• Dataset content:
---*---
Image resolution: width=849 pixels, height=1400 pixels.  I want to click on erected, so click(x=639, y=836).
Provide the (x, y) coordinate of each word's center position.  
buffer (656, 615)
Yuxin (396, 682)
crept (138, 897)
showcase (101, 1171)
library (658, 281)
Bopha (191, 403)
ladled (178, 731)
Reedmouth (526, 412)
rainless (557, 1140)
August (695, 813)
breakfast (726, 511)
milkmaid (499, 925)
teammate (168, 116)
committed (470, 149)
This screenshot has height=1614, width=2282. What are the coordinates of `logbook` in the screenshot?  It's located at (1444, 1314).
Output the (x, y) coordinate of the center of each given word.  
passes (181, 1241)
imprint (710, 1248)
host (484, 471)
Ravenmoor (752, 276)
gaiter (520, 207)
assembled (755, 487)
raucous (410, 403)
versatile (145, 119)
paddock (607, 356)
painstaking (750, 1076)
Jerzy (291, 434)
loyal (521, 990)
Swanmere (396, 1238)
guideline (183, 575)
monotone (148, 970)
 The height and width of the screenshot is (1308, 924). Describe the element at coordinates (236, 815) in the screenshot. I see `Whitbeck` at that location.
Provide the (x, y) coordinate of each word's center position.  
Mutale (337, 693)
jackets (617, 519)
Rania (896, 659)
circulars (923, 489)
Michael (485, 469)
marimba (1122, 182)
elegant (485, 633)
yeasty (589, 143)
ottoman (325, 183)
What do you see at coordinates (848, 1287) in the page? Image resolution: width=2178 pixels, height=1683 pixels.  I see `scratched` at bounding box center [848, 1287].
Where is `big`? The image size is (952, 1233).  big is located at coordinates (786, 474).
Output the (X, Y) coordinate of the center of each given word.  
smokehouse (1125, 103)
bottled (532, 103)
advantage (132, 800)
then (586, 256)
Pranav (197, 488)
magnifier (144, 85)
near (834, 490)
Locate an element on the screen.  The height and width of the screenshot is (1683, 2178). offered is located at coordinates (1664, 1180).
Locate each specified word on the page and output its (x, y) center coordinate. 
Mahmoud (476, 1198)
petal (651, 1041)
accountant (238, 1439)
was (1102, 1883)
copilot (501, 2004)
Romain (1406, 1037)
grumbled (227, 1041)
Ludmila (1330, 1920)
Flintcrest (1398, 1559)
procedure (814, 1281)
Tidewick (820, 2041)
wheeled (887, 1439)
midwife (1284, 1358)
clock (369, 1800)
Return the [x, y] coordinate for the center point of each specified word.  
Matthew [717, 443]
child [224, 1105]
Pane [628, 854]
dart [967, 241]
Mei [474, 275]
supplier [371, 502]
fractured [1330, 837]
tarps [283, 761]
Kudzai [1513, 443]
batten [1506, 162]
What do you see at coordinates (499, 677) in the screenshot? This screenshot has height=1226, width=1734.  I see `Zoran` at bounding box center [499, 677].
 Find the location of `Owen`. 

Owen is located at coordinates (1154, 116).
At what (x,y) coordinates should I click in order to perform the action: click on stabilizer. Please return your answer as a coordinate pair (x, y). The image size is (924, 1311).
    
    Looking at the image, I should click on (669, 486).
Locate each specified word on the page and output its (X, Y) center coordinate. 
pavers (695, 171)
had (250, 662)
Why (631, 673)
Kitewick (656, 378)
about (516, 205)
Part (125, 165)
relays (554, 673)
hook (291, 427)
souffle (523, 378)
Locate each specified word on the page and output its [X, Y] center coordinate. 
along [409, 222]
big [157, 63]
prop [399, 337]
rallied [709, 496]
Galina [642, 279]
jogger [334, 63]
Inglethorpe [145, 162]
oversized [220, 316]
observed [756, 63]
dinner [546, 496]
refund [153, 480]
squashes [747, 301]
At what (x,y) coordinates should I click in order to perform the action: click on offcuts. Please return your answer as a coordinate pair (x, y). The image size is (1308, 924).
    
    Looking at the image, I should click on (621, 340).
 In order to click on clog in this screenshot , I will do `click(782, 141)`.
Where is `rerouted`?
---*---
• What to do: Extract the rows above verbatim, starting at the line containing "was (1102, 1883)" and ending at the line containing "squashes [747, 301]", and nothing else.

• Response to the exercise:
was (1102, 1883)
copilot (501, 2004)
Romain (1406, 1037)
grumbled (227, 1041)
Ludmila (1330, 1920)
Flintcrest (1398, 1559)
procedure (814, 1281)
Tidewick (820, 2041)
wheeled (887, 1439)
midwife (1284, 1358)
clock (369, 1800)
Return the [x, y] coordinate for the center point of each specified word.  
Matthew [717, 443]
child [224, 1105]
Pane [628, 854]
dart [967, 241]
Mei [474, 275]
supplier [371, 502]
fractured [1330, 837]
tarps [283, 761]
Kudzai [1513, 443]
batten [1506, 162]
What do you see at coordinates (499, 677) in the screenshot? This screenshot has height=1226, width=1734.  I see `Zoran` at bounding box center [499, 677].
 Find the location of `Owen`. 

Owen is located at coordinates (1154, 116).
At what (x,y) coordinates should I click in order to perform the action: click on stabilizer. Please return your answer as a coordinate pair (x, y). The image size is (924, 1311).
    
    Looking at the image, I should click on (669, 486).
Locate each specified word on the page and output its (X, Y) center coordinate. 
pavers (695, 171)
had (250, 662)
Why (631, 673)
Kitewick (656, 378)
about (516, 205)
Part (125, 165)
relays (554, 673)
hook (291, 427)
souffle (523, 378)
Locate each specified word on the page and output its [X, Y] center coordinate. 
along [409, 222]
big [157, 63]
prop [399, 337]
rallied [709, 496]
Galina [642, 279]
jogger [334, 63]
Inglethorpe [145, 162]
oversized [220, 316]
observed [756, 63]
dinner [546, 496]
refund [153, 480]
squashes [747, 301]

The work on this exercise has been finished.